Problem details:
Please find the lines in the following records that hold "blue", and copy them.

Records provided: Begin

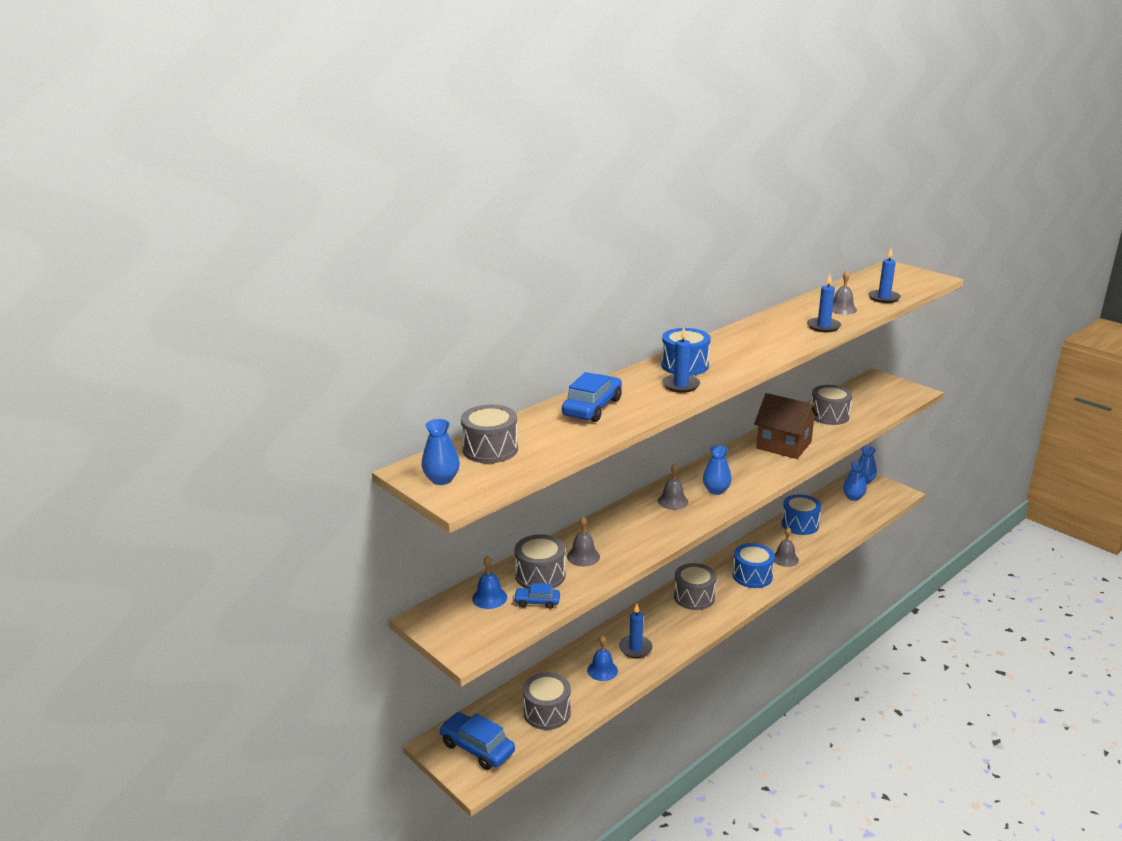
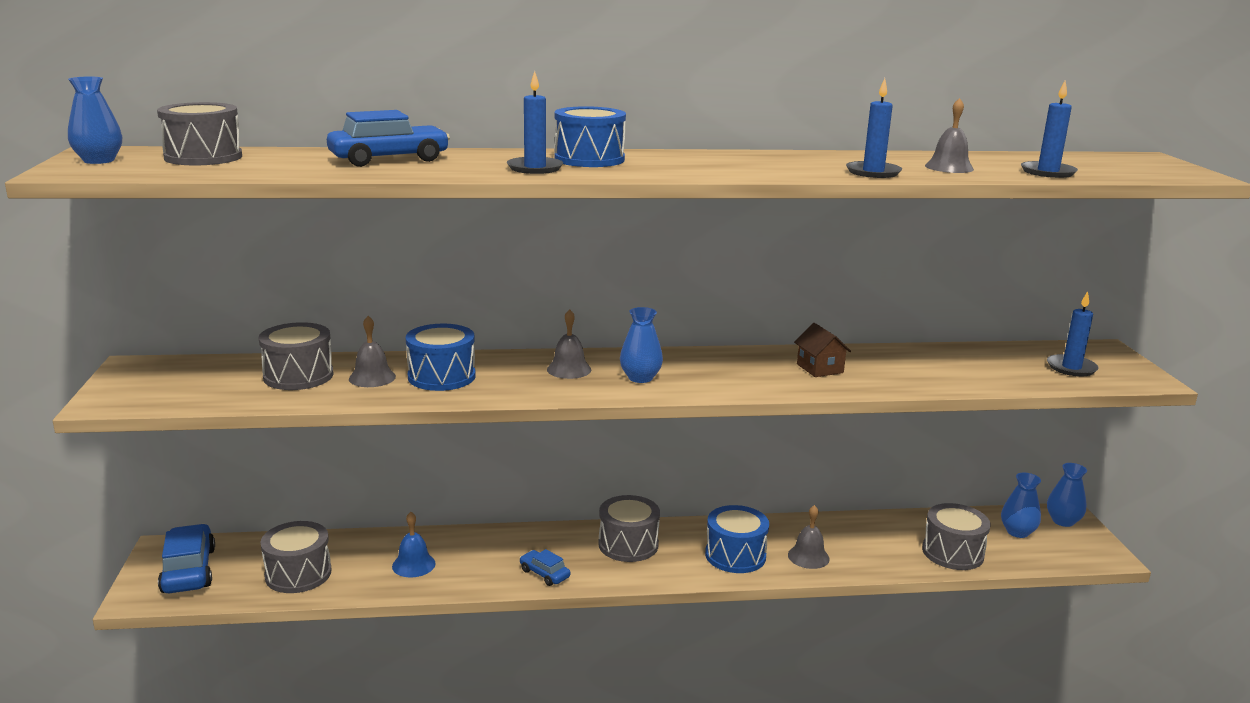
camera: 35 degrees right, 5 degrees down
(489, 598) = (217, 373): blue bell -> none
(537, 602) = (247, 393): blue car -> blue car (544, 574)
(635, 648) = (481, 562): blue candle -> blue candle (1071, 368)
(784, 445) = (820, 368): brown house -> brown house, size x0.52
(800, 524) = (888, 530): blue drum -> blue drum (441, 376)
(829, 416) = (947, 362): grey drum -> grey drum (952, 553)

Records provided: End

Result:
(489, 598) = (217, 373): blue bell -> none
(537, 602) = (247, 393): blue car -> blue car (544, 574)
(635, 648) = (481, 562): blue candle -> blue candle (1071, 368)
(800, 524) = (888, 530): blue drum -> blue drum (441, 376)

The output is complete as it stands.